[TASK INPUTS — start]

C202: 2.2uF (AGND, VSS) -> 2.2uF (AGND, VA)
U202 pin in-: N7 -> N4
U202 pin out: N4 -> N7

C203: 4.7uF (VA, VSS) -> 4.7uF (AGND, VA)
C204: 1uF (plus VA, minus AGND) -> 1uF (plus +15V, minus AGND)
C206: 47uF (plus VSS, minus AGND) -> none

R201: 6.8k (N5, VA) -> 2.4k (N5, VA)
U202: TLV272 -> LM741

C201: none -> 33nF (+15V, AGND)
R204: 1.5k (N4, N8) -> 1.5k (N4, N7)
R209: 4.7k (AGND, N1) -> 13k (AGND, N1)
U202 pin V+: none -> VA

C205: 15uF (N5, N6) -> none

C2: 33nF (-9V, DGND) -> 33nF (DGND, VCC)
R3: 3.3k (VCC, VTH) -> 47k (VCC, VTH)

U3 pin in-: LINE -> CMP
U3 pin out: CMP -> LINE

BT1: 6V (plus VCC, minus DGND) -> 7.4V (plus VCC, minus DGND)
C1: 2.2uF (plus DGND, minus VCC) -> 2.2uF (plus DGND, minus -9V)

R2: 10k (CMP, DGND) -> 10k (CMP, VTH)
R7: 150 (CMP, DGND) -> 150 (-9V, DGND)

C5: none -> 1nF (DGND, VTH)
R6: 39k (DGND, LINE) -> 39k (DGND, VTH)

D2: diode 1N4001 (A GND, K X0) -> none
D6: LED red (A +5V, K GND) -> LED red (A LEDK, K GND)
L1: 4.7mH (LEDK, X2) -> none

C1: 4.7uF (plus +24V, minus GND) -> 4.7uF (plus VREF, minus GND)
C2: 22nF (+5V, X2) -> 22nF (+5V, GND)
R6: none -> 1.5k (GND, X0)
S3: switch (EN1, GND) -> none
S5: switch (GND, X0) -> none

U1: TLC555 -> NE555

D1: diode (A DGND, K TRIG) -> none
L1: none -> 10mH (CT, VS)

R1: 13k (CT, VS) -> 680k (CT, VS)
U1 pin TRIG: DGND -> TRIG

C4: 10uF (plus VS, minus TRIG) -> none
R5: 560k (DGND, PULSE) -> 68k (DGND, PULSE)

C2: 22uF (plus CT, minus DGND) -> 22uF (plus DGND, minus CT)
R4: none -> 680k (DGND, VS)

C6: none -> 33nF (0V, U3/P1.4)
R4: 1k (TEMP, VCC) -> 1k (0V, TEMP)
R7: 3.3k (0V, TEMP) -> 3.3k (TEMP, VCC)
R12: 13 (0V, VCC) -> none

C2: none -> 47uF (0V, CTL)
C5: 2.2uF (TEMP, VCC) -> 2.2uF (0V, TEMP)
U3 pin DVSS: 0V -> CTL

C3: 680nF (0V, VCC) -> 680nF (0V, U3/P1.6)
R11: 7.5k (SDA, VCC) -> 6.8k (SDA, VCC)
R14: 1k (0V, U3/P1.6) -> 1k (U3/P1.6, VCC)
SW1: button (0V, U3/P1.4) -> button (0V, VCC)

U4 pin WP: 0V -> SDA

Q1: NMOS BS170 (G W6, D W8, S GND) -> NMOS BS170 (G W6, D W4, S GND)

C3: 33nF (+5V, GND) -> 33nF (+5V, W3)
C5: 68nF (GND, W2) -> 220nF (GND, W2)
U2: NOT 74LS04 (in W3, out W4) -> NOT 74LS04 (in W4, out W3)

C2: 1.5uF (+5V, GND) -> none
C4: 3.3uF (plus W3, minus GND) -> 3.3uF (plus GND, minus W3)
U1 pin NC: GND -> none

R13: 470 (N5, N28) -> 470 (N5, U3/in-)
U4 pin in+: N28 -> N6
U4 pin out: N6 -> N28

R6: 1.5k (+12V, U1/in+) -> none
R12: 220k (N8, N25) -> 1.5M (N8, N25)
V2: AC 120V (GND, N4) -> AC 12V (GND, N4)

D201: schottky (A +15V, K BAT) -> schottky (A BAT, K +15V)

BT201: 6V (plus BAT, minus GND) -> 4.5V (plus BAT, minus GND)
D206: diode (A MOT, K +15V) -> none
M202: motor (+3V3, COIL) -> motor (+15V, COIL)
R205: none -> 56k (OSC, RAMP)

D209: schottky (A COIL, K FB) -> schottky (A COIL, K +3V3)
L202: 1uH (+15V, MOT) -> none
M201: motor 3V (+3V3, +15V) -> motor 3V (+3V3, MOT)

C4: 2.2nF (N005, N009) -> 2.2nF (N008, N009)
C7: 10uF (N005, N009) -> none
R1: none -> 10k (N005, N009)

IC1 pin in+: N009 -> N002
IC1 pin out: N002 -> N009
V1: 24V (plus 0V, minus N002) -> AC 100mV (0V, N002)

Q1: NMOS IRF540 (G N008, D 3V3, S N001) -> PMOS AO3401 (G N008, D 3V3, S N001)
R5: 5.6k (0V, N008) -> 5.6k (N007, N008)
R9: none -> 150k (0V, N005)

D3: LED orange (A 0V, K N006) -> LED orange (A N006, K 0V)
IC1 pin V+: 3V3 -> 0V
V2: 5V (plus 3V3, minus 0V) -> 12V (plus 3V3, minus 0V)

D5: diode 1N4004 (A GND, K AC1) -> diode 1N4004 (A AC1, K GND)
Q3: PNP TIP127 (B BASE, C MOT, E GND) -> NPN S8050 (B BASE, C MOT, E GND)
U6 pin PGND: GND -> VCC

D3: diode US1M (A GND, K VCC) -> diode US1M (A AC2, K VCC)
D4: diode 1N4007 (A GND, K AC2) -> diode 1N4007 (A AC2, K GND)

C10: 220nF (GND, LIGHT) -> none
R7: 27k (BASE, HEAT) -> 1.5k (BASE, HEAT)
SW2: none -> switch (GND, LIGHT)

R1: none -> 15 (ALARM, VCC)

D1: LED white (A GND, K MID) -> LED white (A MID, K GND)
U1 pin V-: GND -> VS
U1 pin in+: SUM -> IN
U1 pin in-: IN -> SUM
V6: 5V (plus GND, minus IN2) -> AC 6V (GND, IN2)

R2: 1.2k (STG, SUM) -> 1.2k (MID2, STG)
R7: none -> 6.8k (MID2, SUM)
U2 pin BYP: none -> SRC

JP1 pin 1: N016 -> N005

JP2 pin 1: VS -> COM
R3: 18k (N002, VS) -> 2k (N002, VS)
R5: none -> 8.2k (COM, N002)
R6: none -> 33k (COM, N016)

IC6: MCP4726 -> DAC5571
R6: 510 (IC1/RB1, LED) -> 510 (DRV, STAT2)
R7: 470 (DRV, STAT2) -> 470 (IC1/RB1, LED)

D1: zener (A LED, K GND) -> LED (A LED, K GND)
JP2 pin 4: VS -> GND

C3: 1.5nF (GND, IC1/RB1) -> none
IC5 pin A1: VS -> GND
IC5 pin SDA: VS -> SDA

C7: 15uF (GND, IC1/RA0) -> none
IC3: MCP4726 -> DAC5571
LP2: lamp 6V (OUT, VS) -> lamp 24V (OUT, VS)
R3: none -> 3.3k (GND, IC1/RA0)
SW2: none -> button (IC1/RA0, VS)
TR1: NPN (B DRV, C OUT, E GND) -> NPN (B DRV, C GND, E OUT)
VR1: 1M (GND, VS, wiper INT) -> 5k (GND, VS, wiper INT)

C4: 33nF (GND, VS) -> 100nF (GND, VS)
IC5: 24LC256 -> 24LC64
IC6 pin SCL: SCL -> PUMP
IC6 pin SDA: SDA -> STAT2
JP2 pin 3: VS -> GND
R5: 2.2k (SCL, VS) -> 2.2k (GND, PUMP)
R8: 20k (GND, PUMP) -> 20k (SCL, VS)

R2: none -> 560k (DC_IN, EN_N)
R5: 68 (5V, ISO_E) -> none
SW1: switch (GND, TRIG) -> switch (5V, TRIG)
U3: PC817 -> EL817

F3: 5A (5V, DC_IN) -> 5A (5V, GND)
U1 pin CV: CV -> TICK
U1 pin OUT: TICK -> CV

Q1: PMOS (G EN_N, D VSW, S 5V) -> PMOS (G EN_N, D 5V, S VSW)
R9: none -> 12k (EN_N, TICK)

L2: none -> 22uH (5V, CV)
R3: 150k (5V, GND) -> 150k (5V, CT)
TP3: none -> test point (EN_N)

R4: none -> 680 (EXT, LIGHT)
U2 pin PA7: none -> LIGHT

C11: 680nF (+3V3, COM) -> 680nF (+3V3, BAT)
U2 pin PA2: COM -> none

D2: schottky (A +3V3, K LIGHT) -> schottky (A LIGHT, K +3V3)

[TASK INPUTS — finish]

In the entries above, one line contains "IC6: MCP4726 -> DAC5571" and another contains "R5: 2.2k (SCL, VS) -> 2.2k (GND, PUMP)". Reproduce exactly those two lines and the lines between them, nothing else.

IC6: MCP4726 -> DAC5571
R6: 510 (IC1/RB1, LED) -> 510 (DRV, STAT2)
R7: 470 (DRV, STAT2) -> 470 (IC1/RB1, LED)

D1: zener (A LED, K GND) -> LED (A LED, K GND)
JP2 pin 4: VS -> GND

C3: 1.5nF (GND, IC1/RB1) -> none
IC5 pin A1: VS -> GND
IC5 pin SDA: VS -> SDA

C7: 15uF (GND, IC1/RA0) -> none
IC3: MCP4726 -> DAC5571
LP2: lamp 6V (OUT, VS) -> lamp 24V (OUT, VS)
R3: none -> 3.3k (GND, IC1/RA0)
SW2: none -> button (IC1/RA0, VS)
TR1: NPN (B DRV, C OUT, E GND) -> NPN (B DRV, C GND, E OUT)
VR1: 1M (GND, VS, wiper INT) -> 5k (GND, VS, wiper INT)

C4: 33nF (GND, VS) -> 100nF (GND, VS)
IC5: 24LC256 -> 24LC64
IC6 pin SCL: SCL -> PUMP
IC6 pin SDA: SDA -> STAT2
JP2 pin 3: VS -> GND
R5: 2.2k (SCL, VS) -> 2.2k (GND, PUMP)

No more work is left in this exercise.